YOUR GOAL. Go to the line containing "R11: 47 (GND, N_23) -> 150 (GND, N_23)" in the records below and print it and every following line exactly, on through the line containing "U2 pin OUT: GND -> +5V", then stop.

DATA SUPPLIED.
___
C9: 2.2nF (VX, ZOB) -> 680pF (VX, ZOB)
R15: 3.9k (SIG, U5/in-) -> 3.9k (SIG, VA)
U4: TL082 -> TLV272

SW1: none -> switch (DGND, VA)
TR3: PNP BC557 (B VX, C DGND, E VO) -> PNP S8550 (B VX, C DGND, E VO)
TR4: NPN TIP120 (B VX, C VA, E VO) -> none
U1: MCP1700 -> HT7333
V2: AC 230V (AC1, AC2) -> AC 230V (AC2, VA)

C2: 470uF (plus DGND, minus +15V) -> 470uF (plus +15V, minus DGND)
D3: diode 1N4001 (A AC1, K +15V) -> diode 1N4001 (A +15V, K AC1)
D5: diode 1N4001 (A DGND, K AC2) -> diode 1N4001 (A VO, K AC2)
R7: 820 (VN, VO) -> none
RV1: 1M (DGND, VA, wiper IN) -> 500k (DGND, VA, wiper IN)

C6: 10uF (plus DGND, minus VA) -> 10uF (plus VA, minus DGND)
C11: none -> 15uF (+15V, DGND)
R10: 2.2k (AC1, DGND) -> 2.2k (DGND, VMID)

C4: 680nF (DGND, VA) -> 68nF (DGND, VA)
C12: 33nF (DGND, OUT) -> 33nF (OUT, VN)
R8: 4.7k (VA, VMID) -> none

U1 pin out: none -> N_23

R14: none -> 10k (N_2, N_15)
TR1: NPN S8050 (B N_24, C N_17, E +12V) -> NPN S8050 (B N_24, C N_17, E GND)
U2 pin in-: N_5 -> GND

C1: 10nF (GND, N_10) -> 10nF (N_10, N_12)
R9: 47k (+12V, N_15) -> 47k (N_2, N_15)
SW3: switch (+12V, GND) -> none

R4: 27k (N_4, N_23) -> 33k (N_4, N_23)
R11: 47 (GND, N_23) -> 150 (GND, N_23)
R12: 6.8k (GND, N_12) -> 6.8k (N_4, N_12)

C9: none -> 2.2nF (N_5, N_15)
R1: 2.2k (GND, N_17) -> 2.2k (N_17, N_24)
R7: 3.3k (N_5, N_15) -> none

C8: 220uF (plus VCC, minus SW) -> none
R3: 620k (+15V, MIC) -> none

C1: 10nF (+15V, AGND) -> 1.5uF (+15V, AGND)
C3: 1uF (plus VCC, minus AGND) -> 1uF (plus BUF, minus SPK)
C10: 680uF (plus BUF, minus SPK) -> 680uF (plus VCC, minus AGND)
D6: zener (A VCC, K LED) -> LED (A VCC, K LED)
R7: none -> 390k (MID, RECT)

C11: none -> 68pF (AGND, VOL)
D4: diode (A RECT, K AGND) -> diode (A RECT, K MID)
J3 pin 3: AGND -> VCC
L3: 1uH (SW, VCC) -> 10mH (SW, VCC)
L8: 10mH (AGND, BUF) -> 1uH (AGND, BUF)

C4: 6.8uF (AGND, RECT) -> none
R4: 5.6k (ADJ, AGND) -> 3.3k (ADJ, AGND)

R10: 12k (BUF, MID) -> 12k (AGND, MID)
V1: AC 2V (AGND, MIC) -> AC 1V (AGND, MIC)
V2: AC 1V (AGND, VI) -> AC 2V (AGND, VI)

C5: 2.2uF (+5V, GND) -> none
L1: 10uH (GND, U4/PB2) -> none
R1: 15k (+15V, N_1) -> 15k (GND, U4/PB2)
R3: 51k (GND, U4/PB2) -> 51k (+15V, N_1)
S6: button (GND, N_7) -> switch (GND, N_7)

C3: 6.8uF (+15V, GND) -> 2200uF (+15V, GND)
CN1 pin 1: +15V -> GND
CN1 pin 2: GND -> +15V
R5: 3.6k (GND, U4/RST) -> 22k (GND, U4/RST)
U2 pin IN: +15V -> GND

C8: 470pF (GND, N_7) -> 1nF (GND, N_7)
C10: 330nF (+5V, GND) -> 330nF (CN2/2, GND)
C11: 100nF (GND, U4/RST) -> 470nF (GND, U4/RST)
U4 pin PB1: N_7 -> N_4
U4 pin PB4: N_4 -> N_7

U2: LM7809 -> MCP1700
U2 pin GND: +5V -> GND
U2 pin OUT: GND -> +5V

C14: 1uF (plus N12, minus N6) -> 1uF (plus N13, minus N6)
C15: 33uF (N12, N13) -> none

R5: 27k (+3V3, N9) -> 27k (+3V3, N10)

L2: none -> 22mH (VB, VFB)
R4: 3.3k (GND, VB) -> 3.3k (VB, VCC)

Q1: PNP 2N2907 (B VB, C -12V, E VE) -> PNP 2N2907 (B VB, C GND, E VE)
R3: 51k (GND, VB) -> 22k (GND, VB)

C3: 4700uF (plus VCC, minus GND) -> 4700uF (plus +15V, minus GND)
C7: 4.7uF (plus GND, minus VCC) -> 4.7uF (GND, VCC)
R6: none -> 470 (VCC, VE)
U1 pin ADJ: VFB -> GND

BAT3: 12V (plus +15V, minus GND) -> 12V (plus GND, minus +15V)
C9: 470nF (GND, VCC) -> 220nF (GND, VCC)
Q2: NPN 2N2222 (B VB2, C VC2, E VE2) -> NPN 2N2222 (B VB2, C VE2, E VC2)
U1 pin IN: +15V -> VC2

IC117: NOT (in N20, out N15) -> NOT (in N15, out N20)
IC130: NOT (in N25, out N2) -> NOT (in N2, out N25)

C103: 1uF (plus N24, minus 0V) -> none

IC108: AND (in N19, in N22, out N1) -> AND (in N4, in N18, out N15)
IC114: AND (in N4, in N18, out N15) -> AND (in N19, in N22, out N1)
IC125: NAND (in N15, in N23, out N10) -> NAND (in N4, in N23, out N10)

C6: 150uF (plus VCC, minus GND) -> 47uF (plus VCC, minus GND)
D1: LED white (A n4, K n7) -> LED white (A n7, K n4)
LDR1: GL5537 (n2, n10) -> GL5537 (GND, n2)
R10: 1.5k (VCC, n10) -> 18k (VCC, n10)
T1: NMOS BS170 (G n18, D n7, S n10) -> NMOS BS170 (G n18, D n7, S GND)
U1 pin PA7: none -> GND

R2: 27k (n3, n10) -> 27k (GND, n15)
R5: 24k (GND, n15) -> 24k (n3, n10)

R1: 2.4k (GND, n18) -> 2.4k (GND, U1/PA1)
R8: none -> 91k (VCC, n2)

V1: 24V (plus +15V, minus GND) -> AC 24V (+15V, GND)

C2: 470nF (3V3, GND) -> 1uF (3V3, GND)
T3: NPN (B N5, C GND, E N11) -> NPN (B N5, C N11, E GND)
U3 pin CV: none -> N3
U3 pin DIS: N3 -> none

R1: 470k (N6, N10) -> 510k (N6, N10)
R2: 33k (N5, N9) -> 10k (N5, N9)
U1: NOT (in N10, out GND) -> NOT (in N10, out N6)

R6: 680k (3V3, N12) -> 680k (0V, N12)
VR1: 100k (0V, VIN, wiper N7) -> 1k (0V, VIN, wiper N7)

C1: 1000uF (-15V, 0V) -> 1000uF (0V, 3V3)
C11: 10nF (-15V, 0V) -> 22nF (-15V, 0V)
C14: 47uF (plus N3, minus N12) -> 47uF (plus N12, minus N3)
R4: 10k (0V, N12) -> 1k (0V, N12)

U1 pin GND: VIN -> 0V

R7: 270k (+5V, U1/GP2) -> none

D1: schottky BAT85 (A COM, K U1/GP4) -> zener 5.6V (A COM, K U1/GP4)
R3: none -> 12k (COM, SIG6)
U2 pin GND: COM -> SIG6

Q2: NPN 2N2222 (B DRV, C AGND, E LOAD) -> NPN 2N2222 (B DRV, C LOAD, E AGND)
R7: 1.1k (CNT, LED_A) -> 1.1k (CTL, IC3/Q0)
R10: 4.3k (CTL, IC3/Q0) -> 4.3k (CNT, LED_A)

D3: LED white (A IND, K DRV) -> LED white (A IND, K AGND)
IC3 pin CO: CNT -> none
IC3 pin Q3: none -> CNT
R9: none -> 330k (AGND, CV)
___
RESPONSE BELOW.
R11: 47 (GND, N_23) -> 150 (GND, N_23)
R12: 6.8k (GND, N_12) -> 6.8k (N_4, N_12)

C9: none -> 2.2nF (N_5, N_15)
R1: 2.2k (GND, N_17) -> 2.2k (N_17, N_24)
R7: 3.3k (N_5, N_15) -> none

C8: 220uF (plus VCC, minus SW) -> none
R3: 620k (+15V, MIC) -> none

C1: 10nF (+15V, AGND) -> 1.5uF (+15V, AGND)
C3: 1uF (plus VCC, minus AGND) -> 1uF (plus BUF, minus SPK)
C10: 680uF (plus BUF, minus SPK) -> 680uF (plus VCC, minus AGND)
D6: zener (A VCC, K LED) -> LED (A VCC, K LED)
R7: none -> 390k (MID, RECT)

C11: none -> 68pF (AGND, VOL)
D4: diode (A RECT, K AGND) -> diode (A RECT, K MID)
J3 pin 3: AGND -> VCC
L3: 1uH (SW, VCC) -> 10mH (SW, VCC)
L8: 10mH (AGND, BUF) -> 1uH (AGND, BUF)

C4: 6.8uF (AGND, RECT) -> none
R4: 5.6k (ADJ, AGND) -> 3.3k (ADJ, AGND)

R10: 12k (BUF, MID) -> 12k (AGND, MID)
V1: AC 2V (AGND, MIC) -> AC 1V (AGND, MIC)
V2: AC 1V (AGND, VI) -> AC 2V (AGND, VI)

C5: 2.2uF (+5V, GND) -> none
L1: 10uH (GND, U4/PB2) -> none
R1: 15k (+15V, N_1) -> 15k (GND, U4/PB2)
R3: 51k (GND, U4/PB2) -> 51k (+15V, N_1)
S6: button (GND, N_7) -> switch (GND, N_7)

C3: 6.8uF (+15V, GND) -> 2200uF (+15V, GND)
CN1 pin 1: +15V -> GND
CN1 pin 2: GND -> +15V
R5: 3.6k (GND, U4/RST) -> 22k (GND, U4/RST)
U2 pin IN: +15V -> GND

C8: 470pF (GND, N_7) -> 1nF (GND, N_7)
C10: 330nF (+5V, GND) -> 330nF (CN2/2, GND)
C11: 100nF (GND, U4/RST) -> 470nF (GND, U4/RST)
U4 pin PB1: N_7 -> N_4
U4 pin PB4: N_4 -> N_7

U2: LM7809 -> MCP1700
U2 pin GND: +5V -> GND
U2 pin OUT: GND -> +5V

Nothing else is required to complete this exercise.